> _EXERCISE DETAILS_
The pictures are to be left out, and all remaining data is to be transcribed exactly as it appears.

> _INFORMATION SUPPLIED_
**********
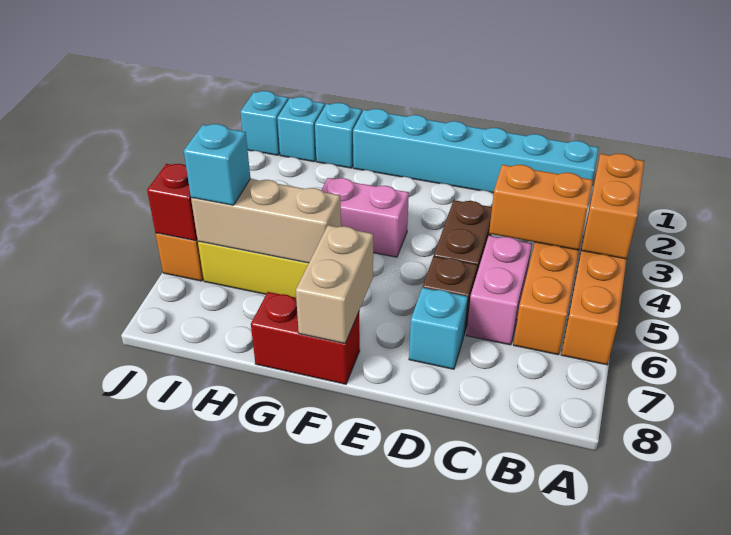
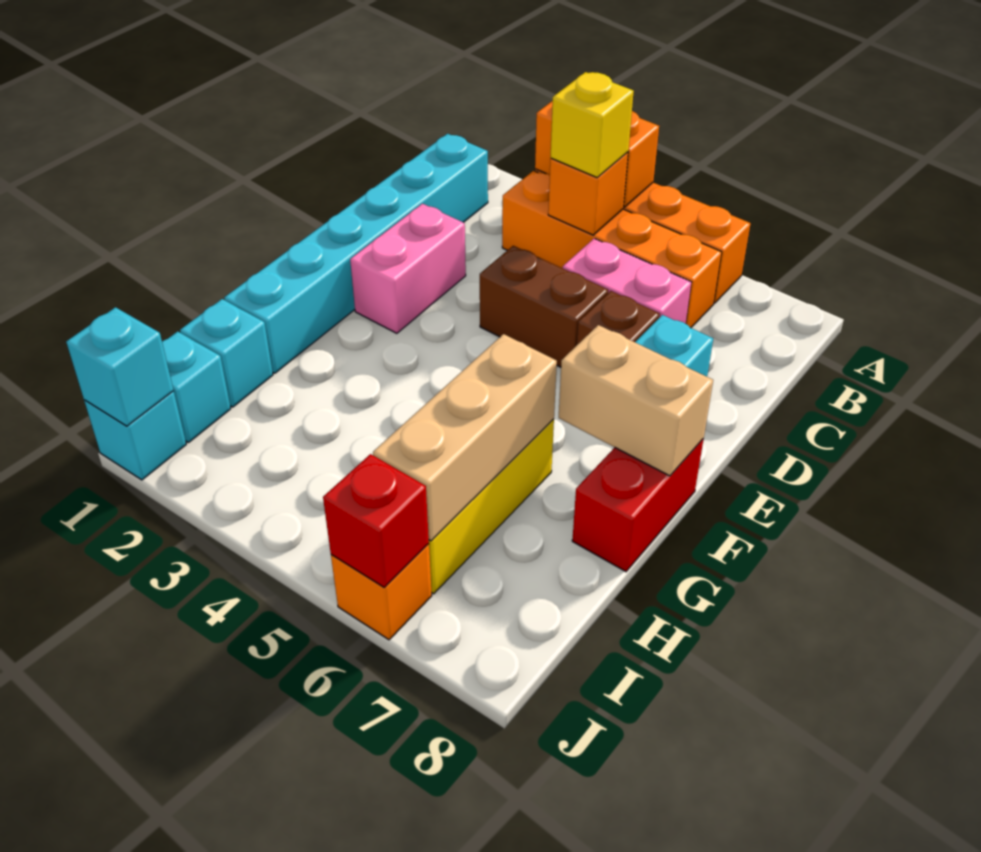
orange brick B4:C4 level 2 -> orange brick B4 level 2
none -> yellow brick B4 level 3
pink brick F4:G4 level 1 -> pink brick D2:E2 level 1
cyan brick I6 level 3 -> cyan brick J1 level 2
**********
> _SOLUTION FOR THIS PROBLEM_
orange brick B4:C4 level 2 -> orange brick B4 level 2
none -> yellow brick B4 level 3
pink brick F4:G4 level 1 -> pink brick D2:E2 level 1
cyan brick I6 level 3 -> cyan brick J1 level 2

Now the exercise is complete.